▸ WORK TASK
Since the records include pictures, leave those out while you reproduce exactly and only the lines from the one containing "LCD1 pin SDA: D7 -> RX" through the one containing "RELAY pin IN2: D1 -> D3", inclusive.

Collection entries
>>>

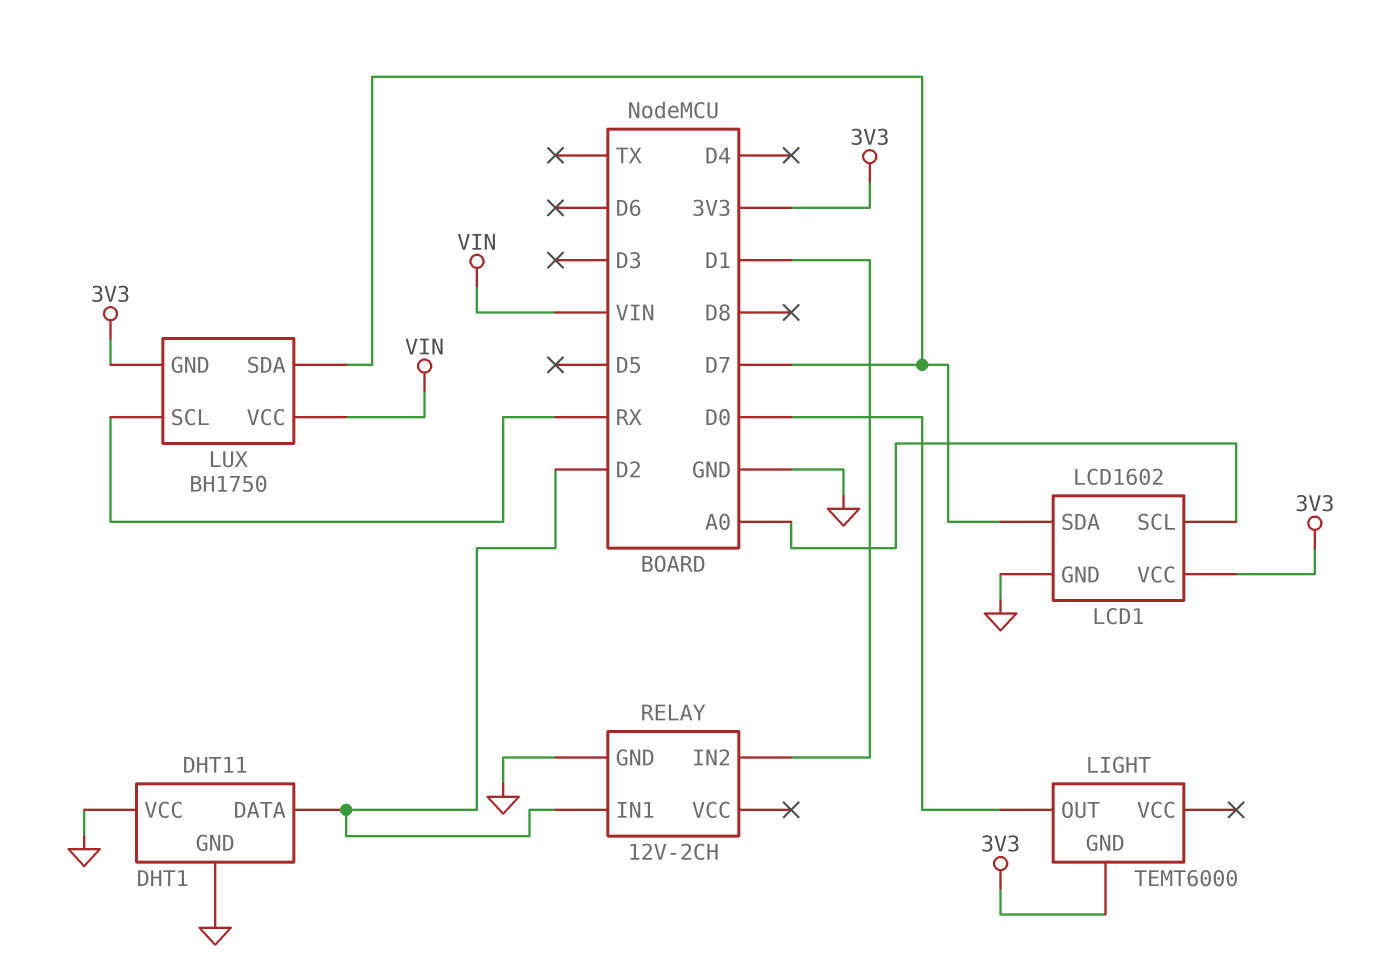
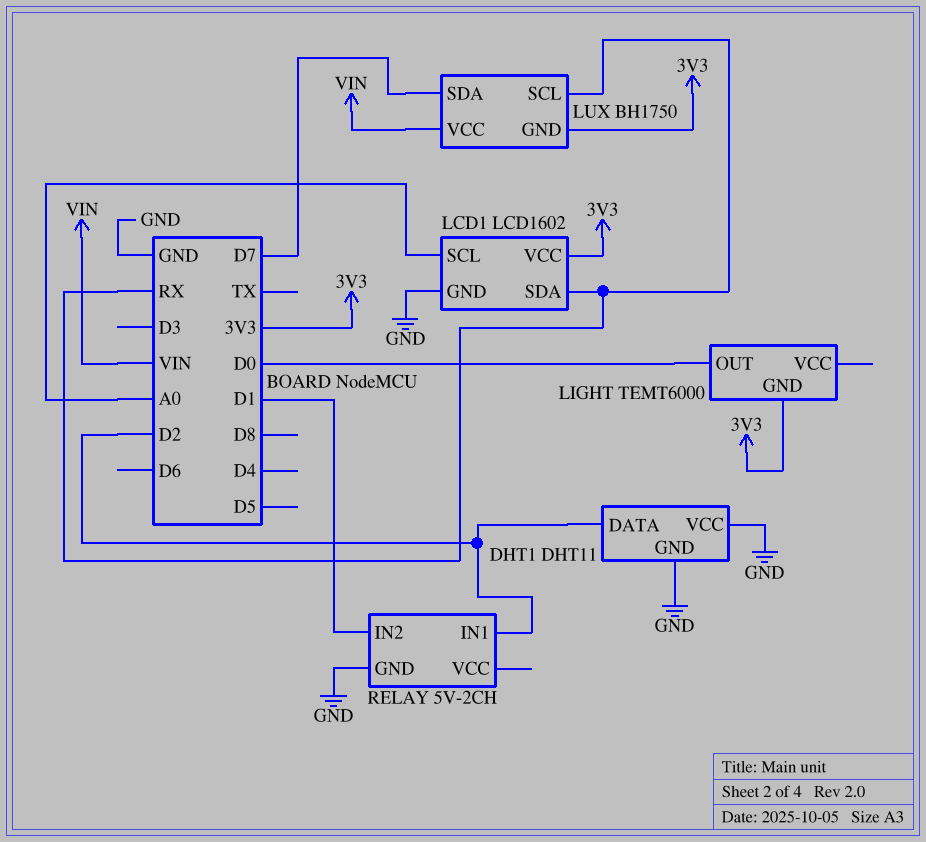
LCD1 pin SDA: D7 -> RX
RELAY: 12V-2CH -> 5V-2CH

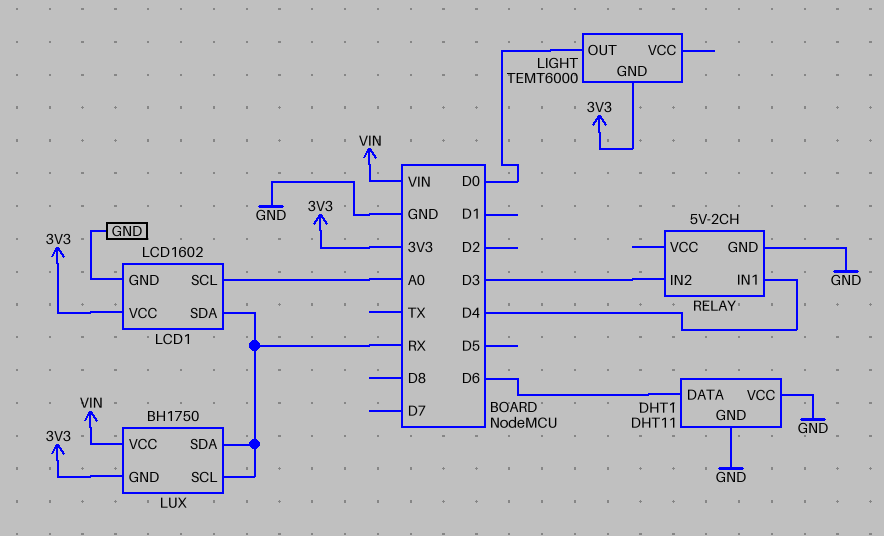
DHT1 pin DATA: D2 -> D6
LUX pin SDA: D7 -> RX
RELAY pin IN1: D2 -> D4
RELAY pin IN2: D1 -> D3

<<<
>>>

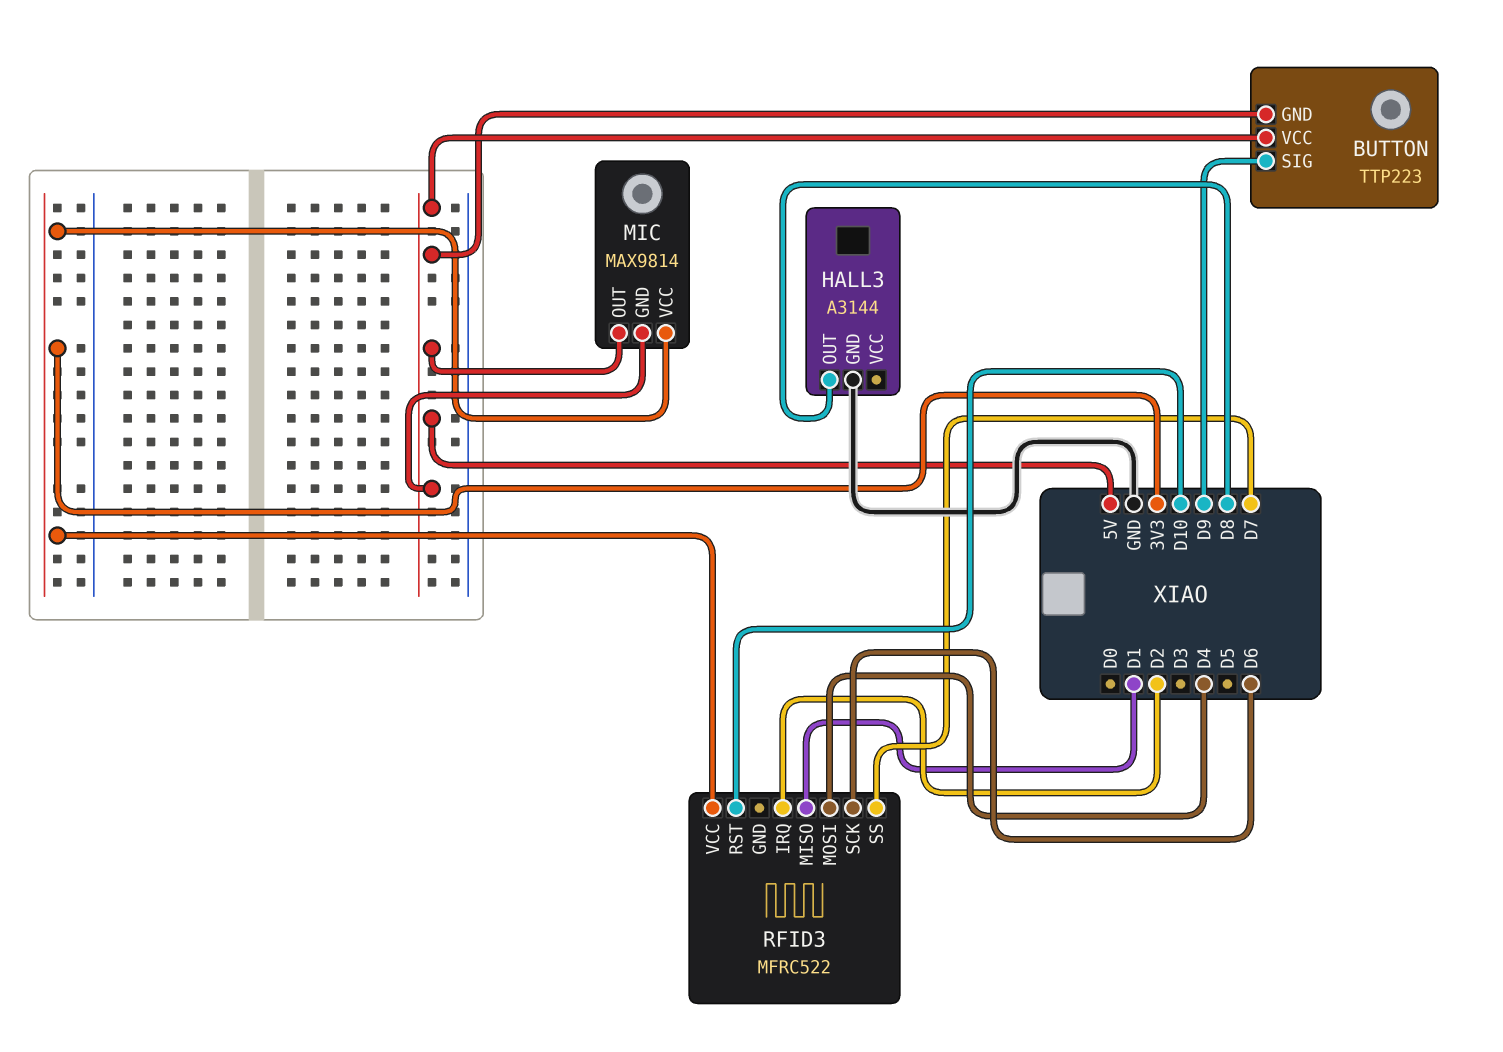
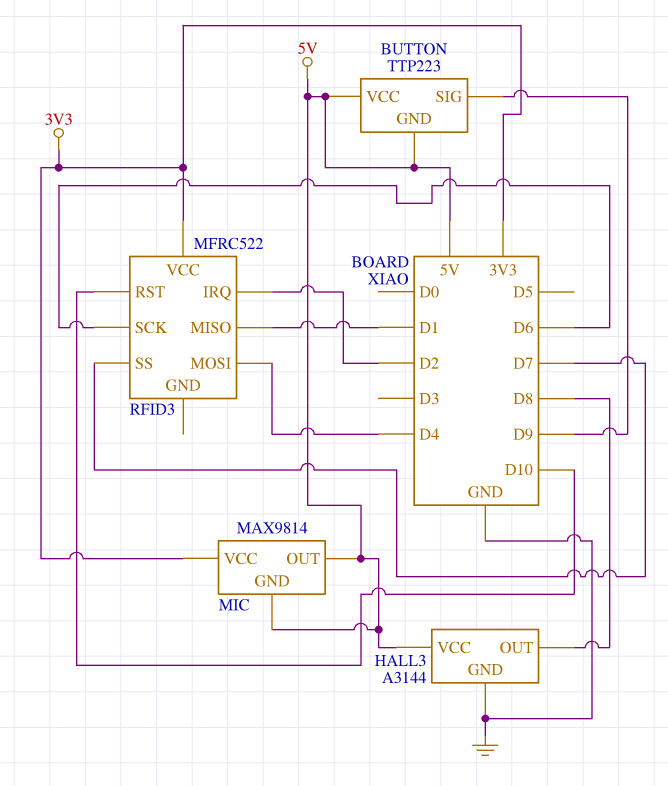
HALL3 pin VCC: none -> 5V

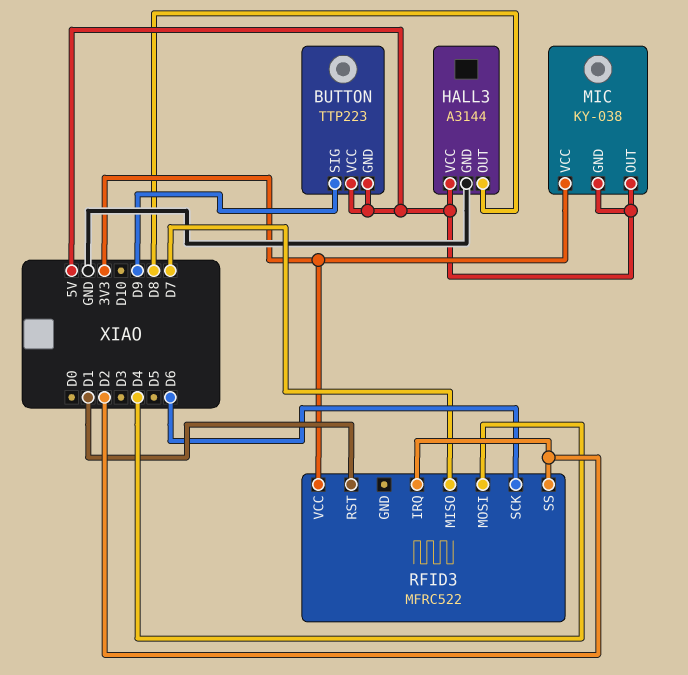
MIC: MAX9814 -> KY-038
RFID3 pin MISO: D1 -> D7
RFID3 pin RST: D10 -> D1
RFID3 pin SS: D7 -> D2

<<<

▸ ANSWER BELOW
LCD1 pin SDA: D7 -> RX
RELAY: 12V-2CH -> 5V-2CH

DHT1 pin DATA: D2 -> D6
LUX pin SDA: D7 -> RX
RELAY pin IN1: D2 -> D4
RELAY pin IN2: D1 -> D3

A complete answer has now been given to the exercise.